**Problem description**
Nothing but the pictures should be left out when you copy the records exactly.

★ ★ ★ ★ ★

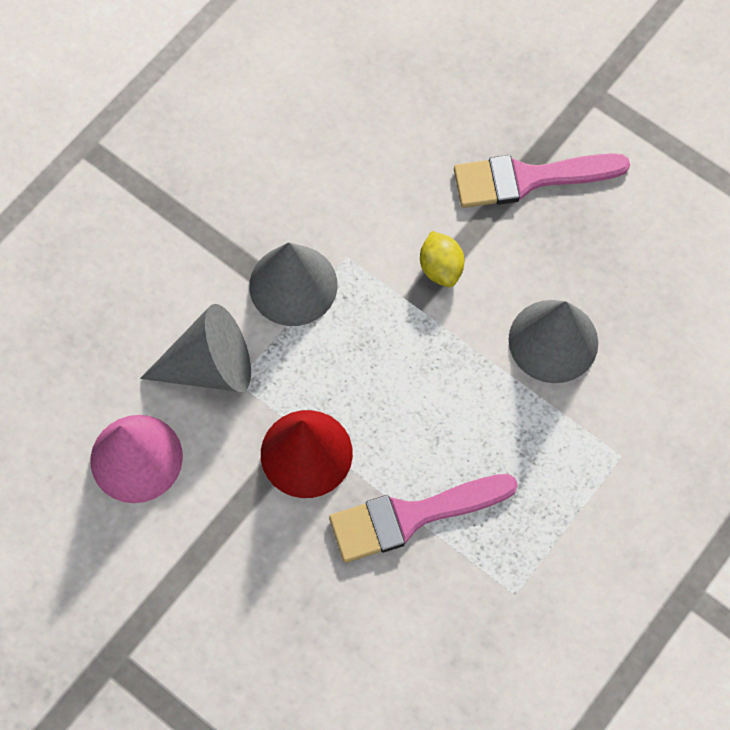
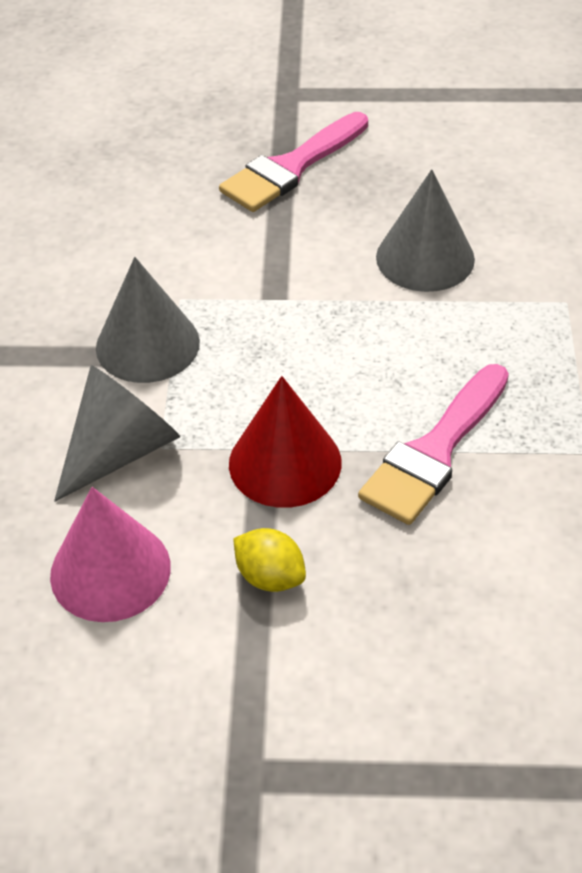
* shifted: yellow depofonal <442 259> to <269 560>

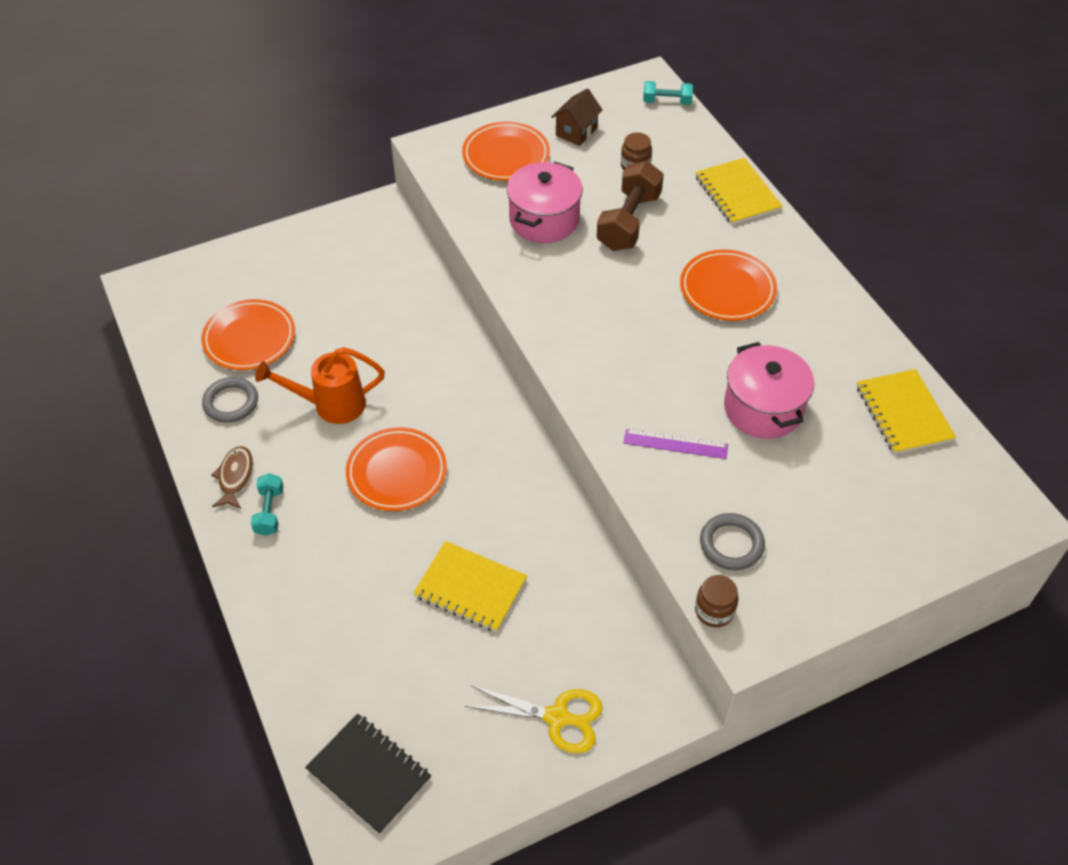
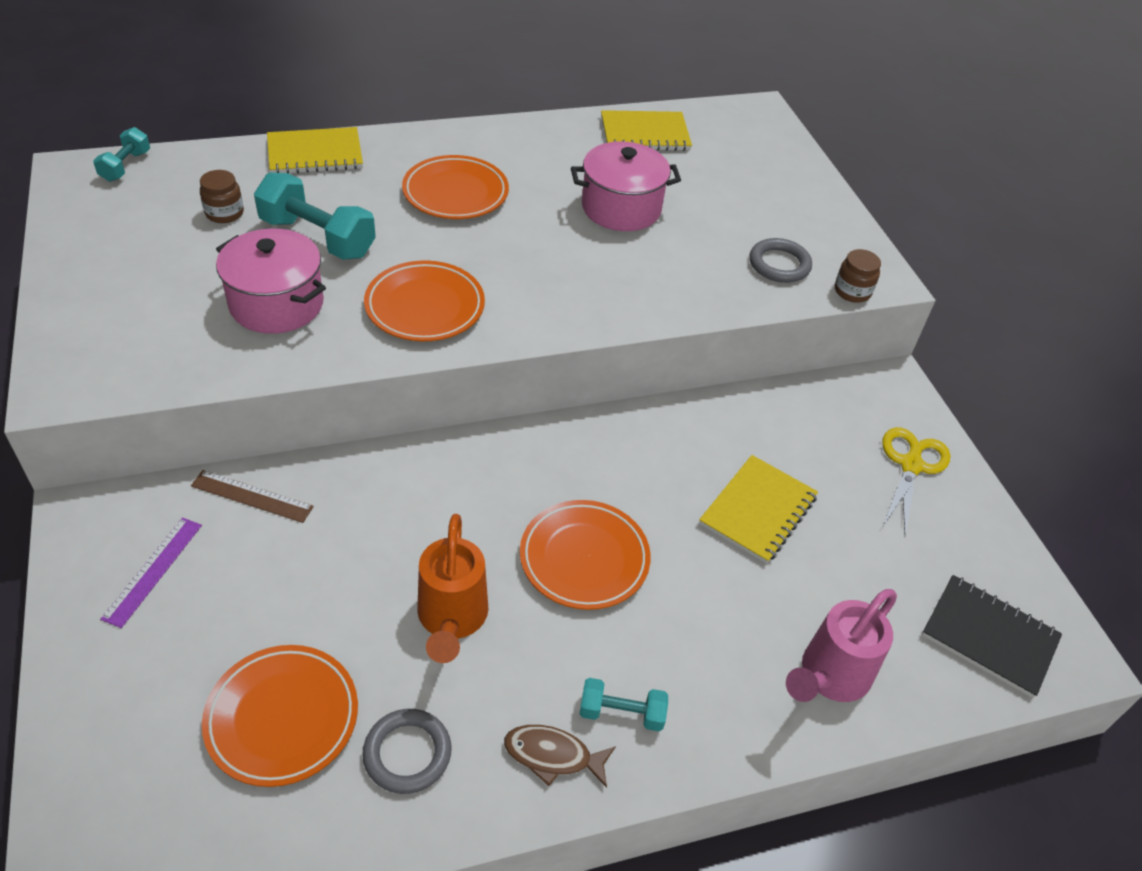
* rotated: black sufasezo <368 774> = <992 636> 75 degrees clockwise
* shifted: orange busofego <506 151> to <424 300>
* gone: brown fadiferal <577 117>
* repainted: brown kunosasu <630 206> to turquoise kunosasu <315 216>
* shifted: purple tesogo <676 444> to <151 573>
* new: brown tesogo <252 496>
* new: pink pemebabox <841 645>

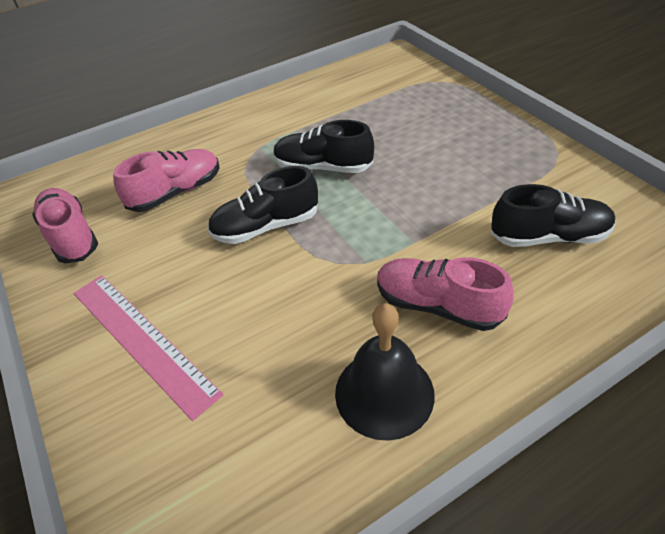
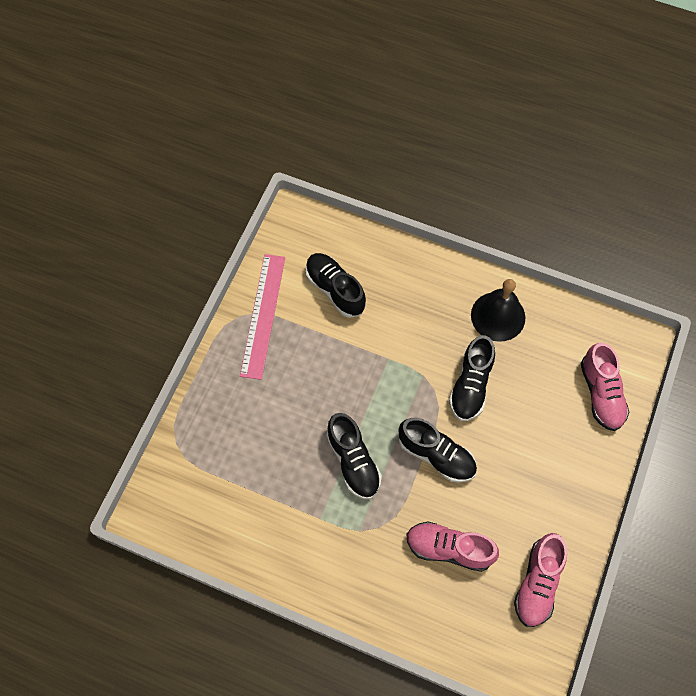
* shifted: pink tesogo <148 348> to <262 317>
* shifted: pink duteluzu <445 294> to <605 387>
* new: black duteluzu <472 378>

★ ★ ★ ★ ★

**Written solution**
* shifted: yellow depofonal <442 259> to <269 560>

* rotated: black sufasezo <368 774> = <992 636> 75 degrees clockwise
* shifted: orange busofego <506 151> to <424 300>
* gone: brown fadiferal <577 117>
* repainted: brown kunosasu <630 206> to turquoise kunosasu <315 216>
* shifted: purple tesogo <676 444> to <151 573>
* new: brown tesogo <252 496>
* new: pink pemebabox <841 645>

* shifted: pink tesogo <148 348> to <262 317>
* shifted: pink duteluzu <445 294> to <605 387>
* new: black duteluzu <472 378>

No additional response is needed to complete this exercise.